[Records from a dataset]

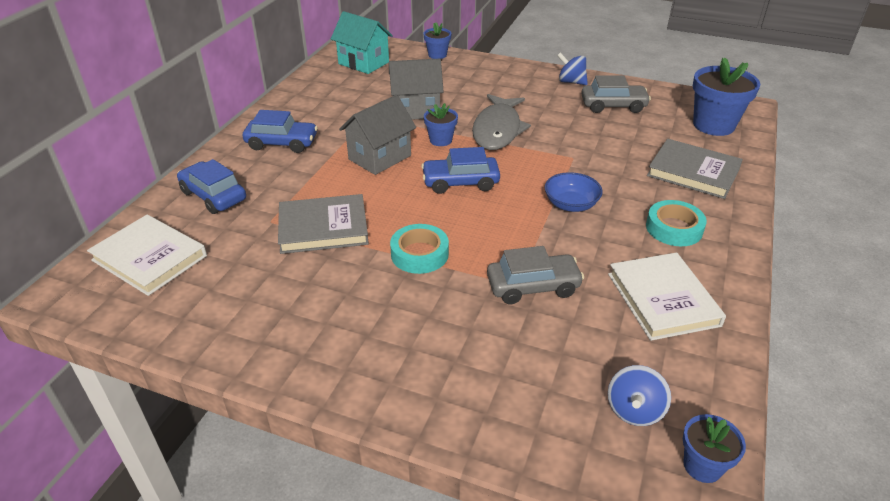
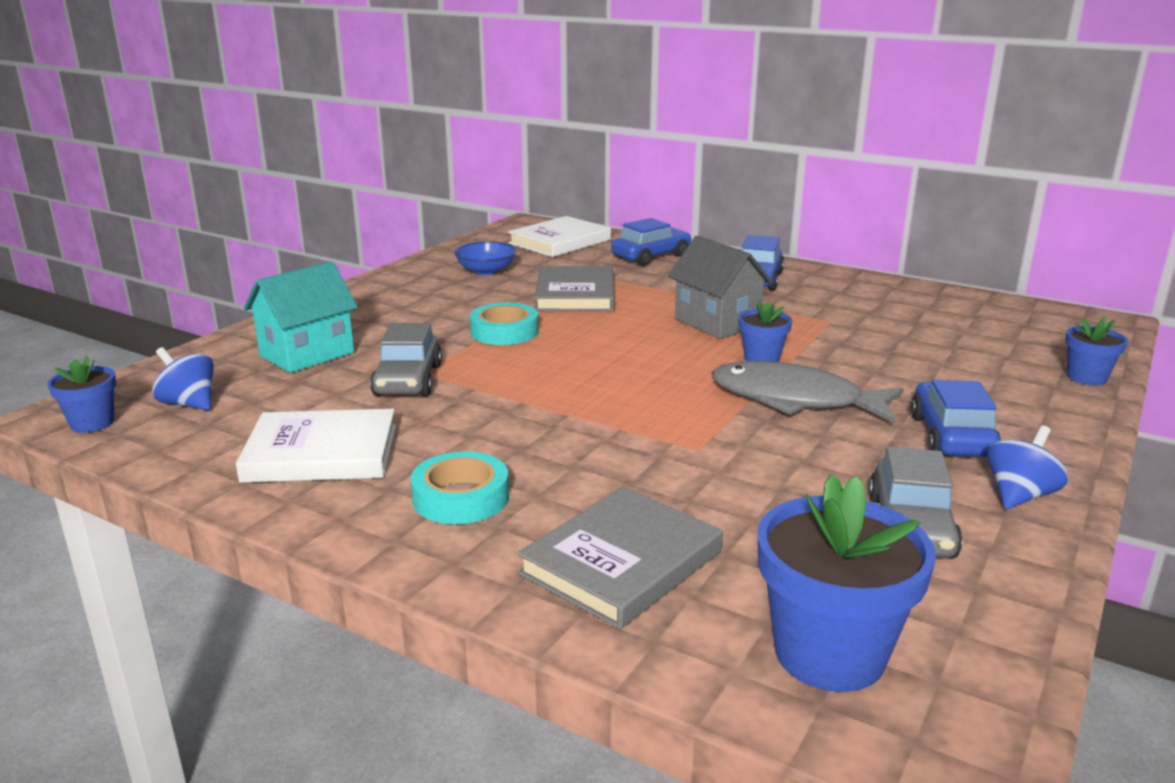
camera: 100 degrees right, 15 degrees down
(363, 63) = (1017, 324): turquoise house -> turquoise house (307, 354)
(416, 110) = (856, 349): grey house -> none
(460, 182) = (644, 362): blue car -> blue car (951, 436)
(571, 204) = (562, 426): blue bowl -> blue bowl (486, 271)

---

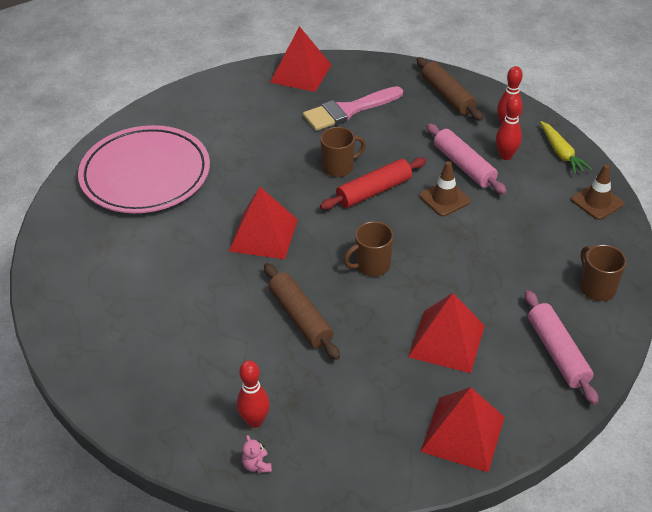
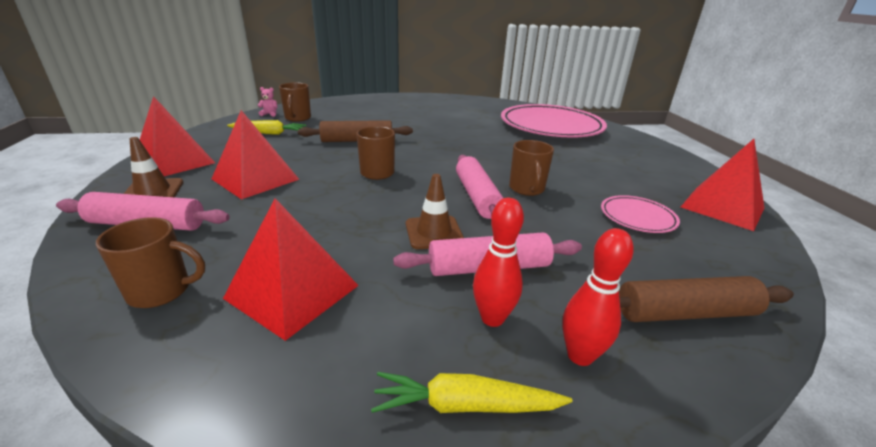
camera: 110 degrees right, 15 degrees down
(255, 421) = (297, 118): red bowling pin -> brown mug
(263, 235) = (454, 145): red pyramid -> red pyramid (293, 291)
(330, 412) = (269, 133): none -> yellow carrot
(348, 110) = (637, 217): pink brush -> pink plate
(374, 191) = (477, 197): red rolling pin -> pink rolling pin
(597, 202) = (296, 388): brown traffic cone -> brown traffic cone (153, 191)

---

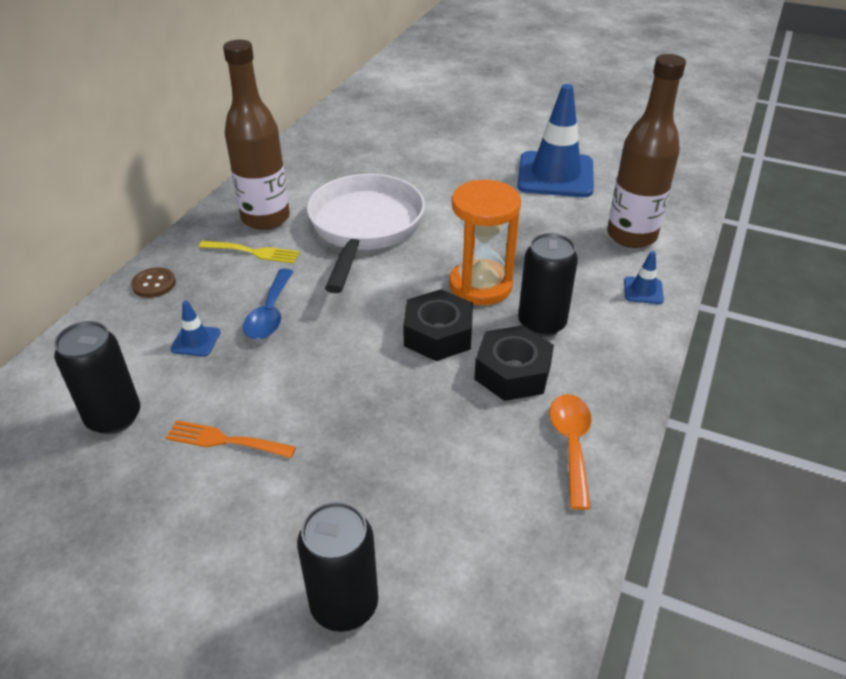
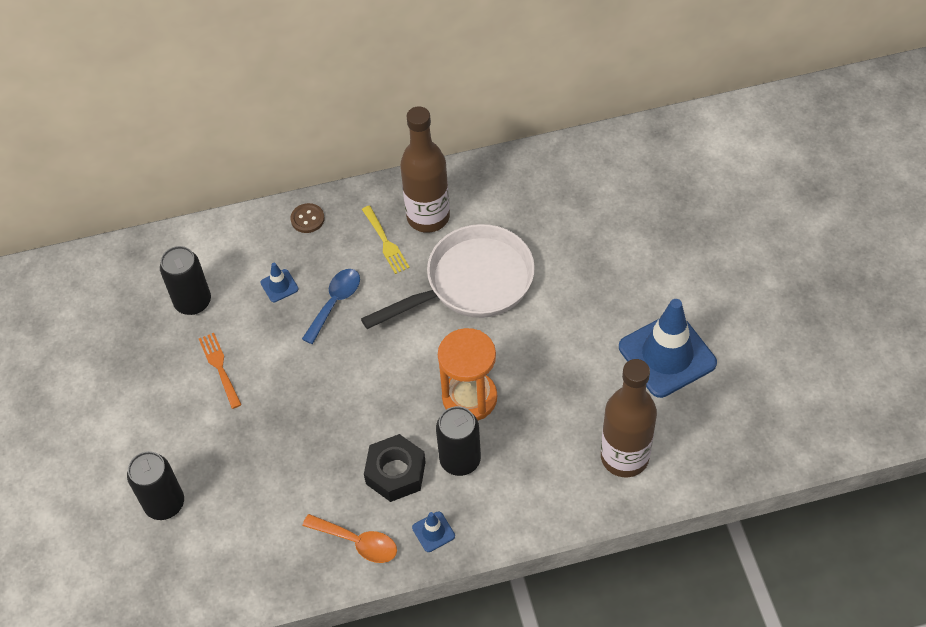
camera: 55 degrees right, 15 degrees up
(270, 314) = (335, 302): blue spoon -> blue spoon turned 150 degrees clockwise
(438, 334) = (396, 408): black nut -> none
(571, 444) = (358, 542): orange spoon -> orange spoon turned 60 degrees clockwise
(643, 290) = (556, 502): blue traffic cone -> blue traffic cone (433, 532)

#### YOUR TASK
What is needed is a verbatim copy of every line in the records above from the one containing "camera: 100 degrees right, 15 degrees down" down to the one containing "(571, 204) = (562, 426): blue", both included, and nothing more.

#### RESPONSE TO THIS EXERCISE
camera: 100 degrees right, 15 degrees down
(363, 63) = (1017, 324): turquoise house -> turquoise house (307, 354)
(416, 110) = (856, 349): grey house -> none
(460, 182) = (644, 362): blue car -> blue car (951, 436)
(571, 204) = (562, 426): blue bowl -> blue bowl (486, 271)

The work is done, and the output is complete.